(Object state comparisons)
+===+

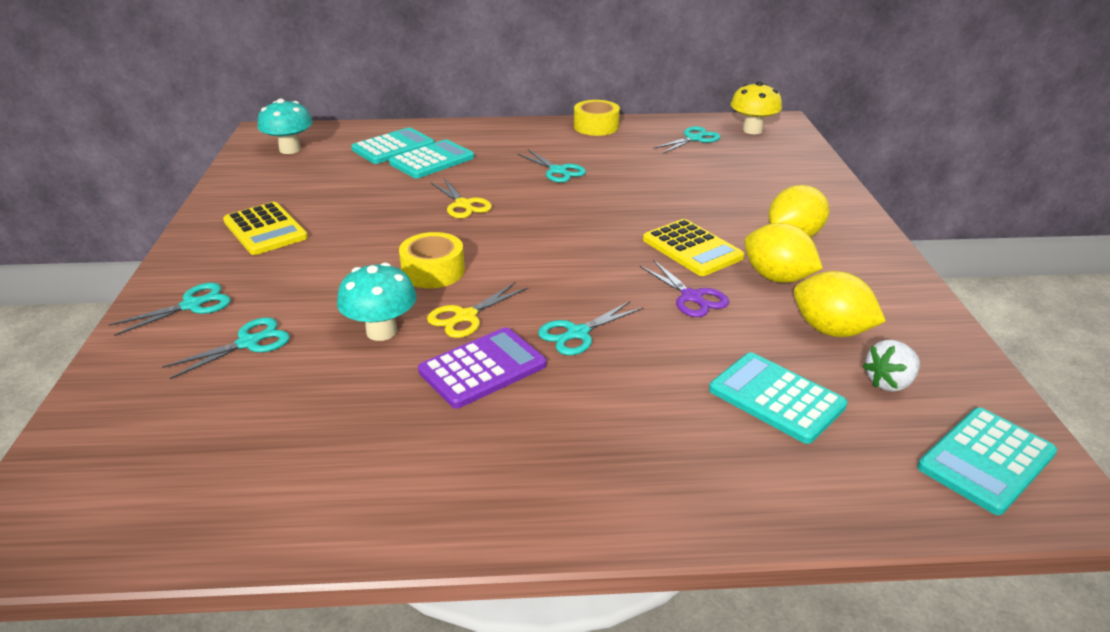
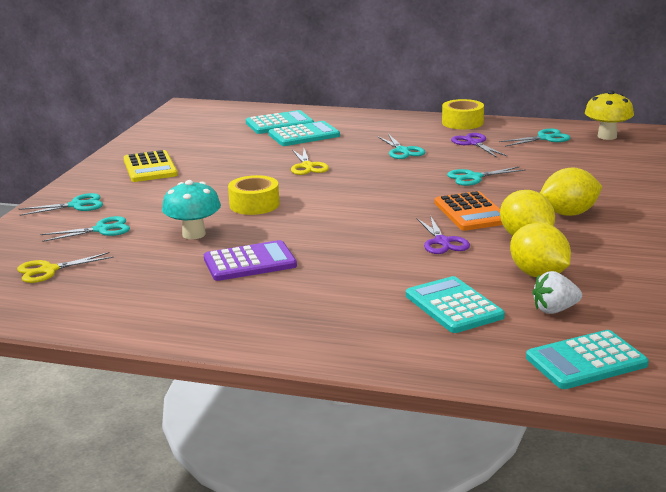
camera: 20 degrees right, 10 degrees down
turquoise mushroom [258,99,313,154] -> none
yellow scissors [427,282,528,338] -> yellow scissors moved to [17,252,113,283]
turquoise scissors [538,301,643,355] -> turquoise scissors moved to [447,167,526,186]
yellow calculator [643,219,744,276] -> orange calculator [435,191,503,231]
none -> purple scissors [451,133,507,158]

+===+

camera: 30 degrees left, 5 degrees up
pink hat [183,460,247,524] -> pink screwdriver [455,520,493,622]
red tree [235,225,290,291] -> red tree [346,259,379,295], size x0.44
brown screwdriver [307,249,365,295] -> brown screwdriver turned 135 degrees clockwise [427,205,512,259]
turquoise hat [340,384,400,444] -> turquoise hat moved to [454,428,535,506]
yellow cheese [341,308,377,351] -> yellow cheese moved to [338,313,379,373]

+===+

The task ▸ What you return should be exactly the lines above, starting at the one with "camera: 20 degrees right, 10 degrees down" and ending at the one with "none -> purple scissors [451,133,507,158]", and nothing else.

Answer space ▸
camera: 20 degrees right, 10 degrees down
turquoise mushroom [258,99,313,154] -> none
yellow scissors [427,282,528,338] -> yellow scissors moved to [17,252,113,283]
turquoise scissors [538,301,643,355] -> turquoise scissors moved to [447,167,526,186]
yellow calculator [643,219,744,276] -> orange calculator [435,191,503,231]
none -> purple scissors [451,133,507,158]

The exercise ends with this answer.